**RECORDED DATA**
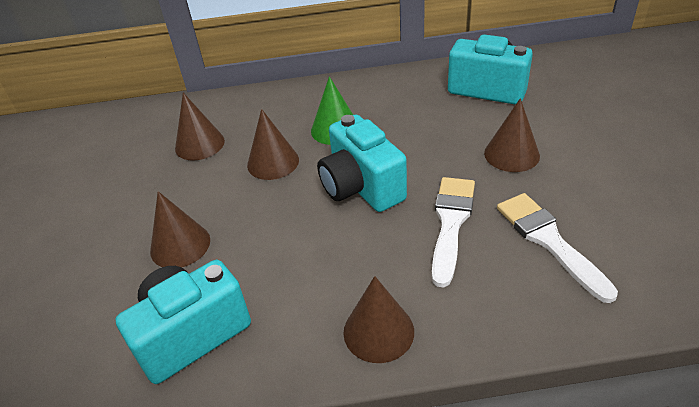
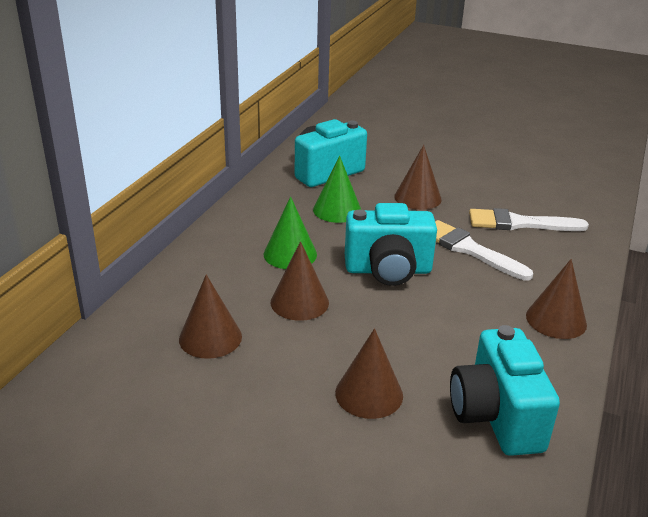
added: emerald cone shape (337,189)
...
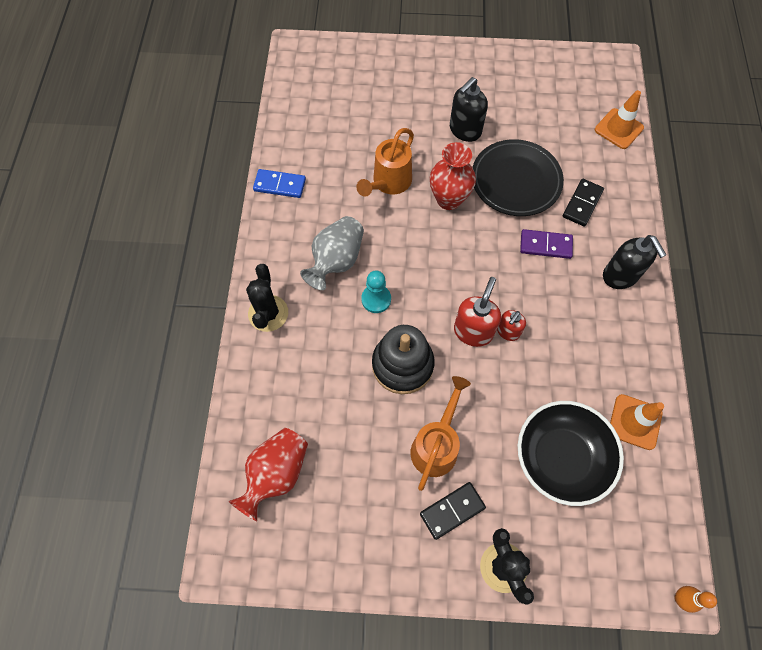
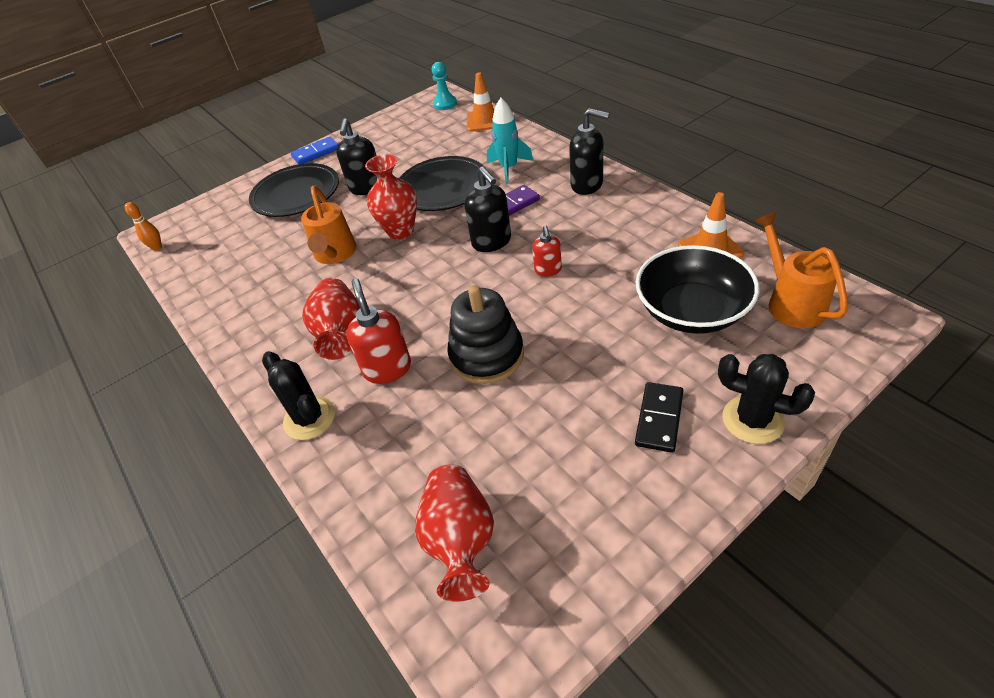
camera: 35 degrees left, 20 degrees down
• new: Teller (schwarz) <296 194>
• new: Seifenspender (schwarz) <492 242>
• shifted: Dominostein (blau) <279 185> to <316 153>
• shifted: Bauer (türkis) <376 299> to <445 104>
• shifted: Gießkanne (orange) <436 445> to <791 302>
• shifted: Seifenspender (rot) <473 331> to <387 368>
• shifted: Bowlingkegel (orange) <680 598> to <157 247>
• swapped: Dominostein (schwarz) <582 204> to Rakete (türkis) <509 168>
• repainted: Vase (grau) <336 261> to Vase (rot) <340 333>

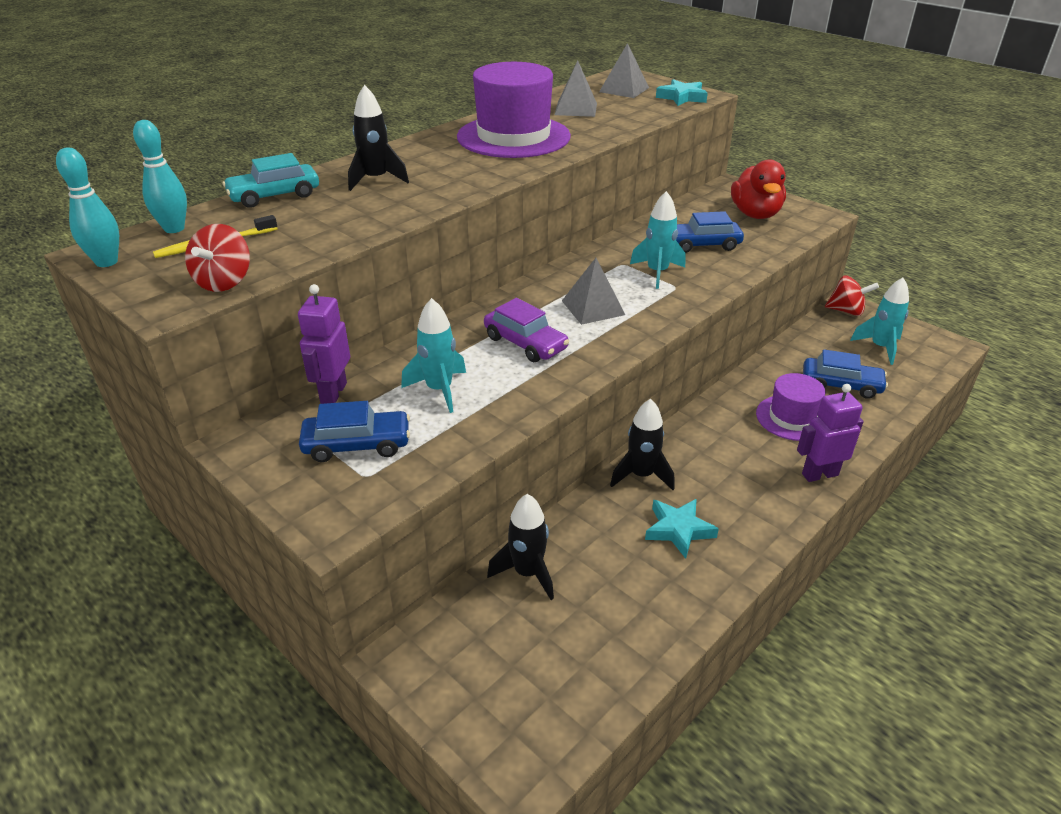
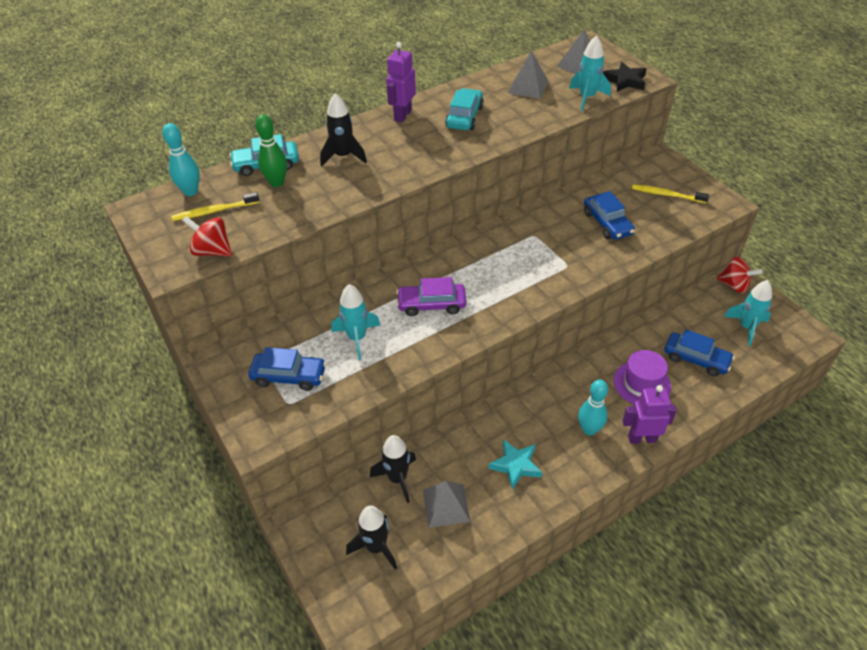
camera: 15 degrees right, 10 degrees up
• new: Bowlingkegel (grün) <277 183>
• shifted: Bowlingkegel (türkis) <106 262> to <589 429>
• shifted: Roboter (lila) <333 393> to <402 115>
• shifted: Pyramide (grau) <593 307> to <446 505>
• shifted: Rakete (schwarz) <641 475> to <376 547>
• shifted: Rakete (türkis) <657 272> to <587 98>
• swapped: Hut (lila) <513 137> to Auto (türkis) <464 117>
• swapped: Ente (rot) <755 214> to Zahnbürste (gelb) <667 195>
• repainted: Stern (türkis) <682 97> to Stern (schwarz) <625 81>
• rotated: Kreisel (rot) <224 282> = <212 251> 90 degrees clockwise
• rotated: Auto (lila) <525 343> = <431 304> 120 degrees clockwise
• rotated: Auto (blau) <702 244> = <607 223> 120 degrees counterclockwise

**WHAT TO DO**
Given the data above, transcribe exactly the lines from the one containing "camera: 35 degrees left, 20 degrees down" down to the one containing "(türkis) <509 168>", and no others.

**EXERCISE RESPONSE**
camera: 35 degrees left, 20 degrees down
• new: Teller (schwarz) <296 194>
• new: Seifenspender (schwarz) <492 242>
• shifted: Dominostein (blau) <279 185> to <316 153>
• shifted: Bauer (türkis) <376 299> to <445 104>
• shifted: Gießkanne (orange) <436 445> to <791 302>
• shifted: Seifenspender (rot) <473 331> to <387 368>
• shifted: Bowlingkegel (orange) <680 598> to <157 247>
• swapped: Dominostein (schwarz) <582 204> to Rakete (türkis) <509 168>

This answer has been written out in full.